━━ Material for the task
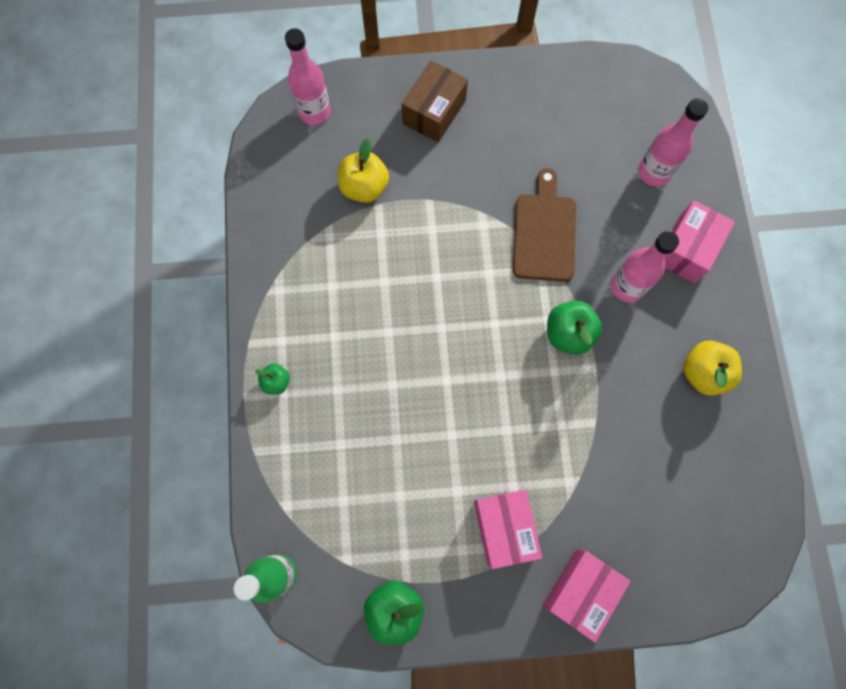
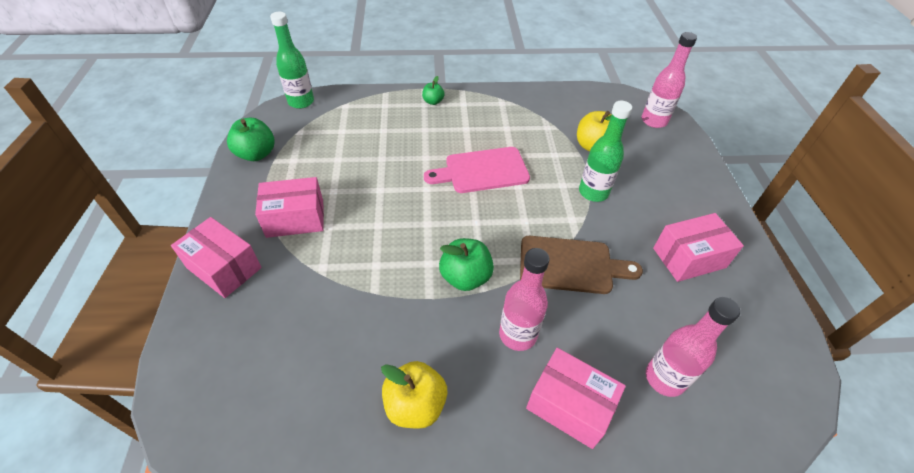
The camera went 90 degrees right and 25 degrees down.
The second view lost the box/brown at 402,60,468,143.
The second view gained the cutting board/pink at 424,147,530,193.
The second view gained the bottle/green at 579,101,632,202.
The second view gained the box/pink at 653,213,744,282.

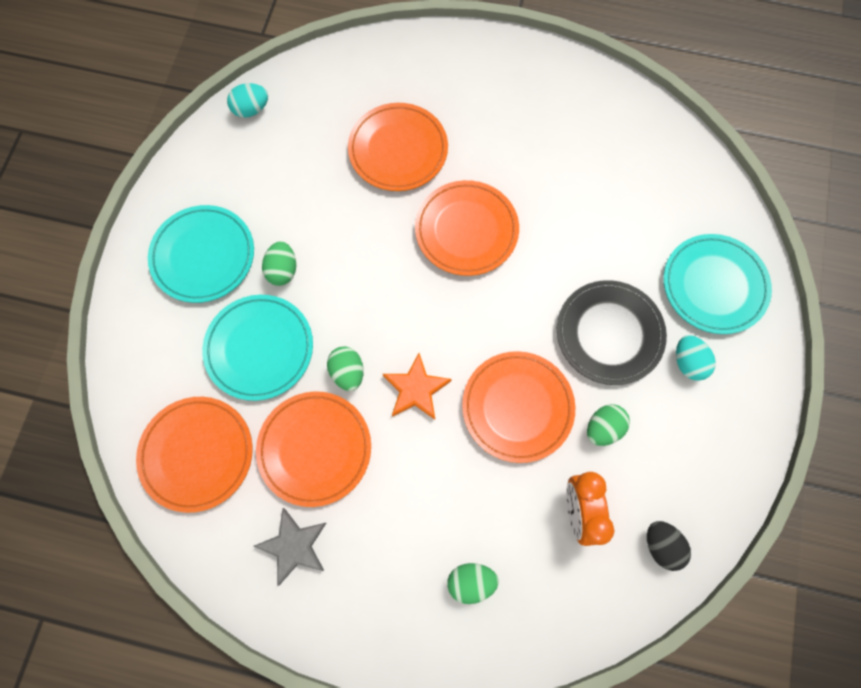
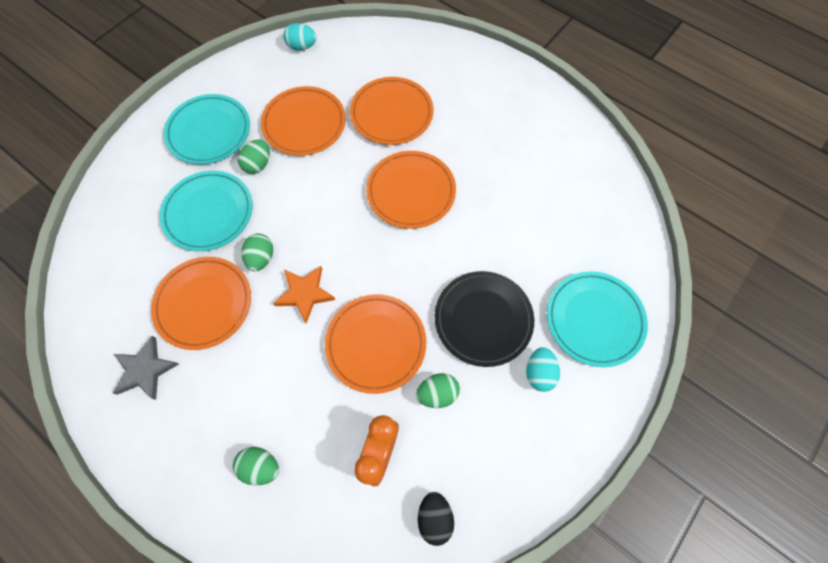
The camera went 25 degrees right and 5 degrees down.
The plate/orange ended up elsewhere, having gone from 136,397,253,513 to 261,86,346,156.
━━━━
Work required: Every line above that includes the word "gained" must appear in the answer.

Answer to the problem:
The second view gained the cutting board/pink at 424,147,530,193.
The second view gained the bottle/green at 579,101,632,202.
The second view gained the box/pink at 653,213,744,282.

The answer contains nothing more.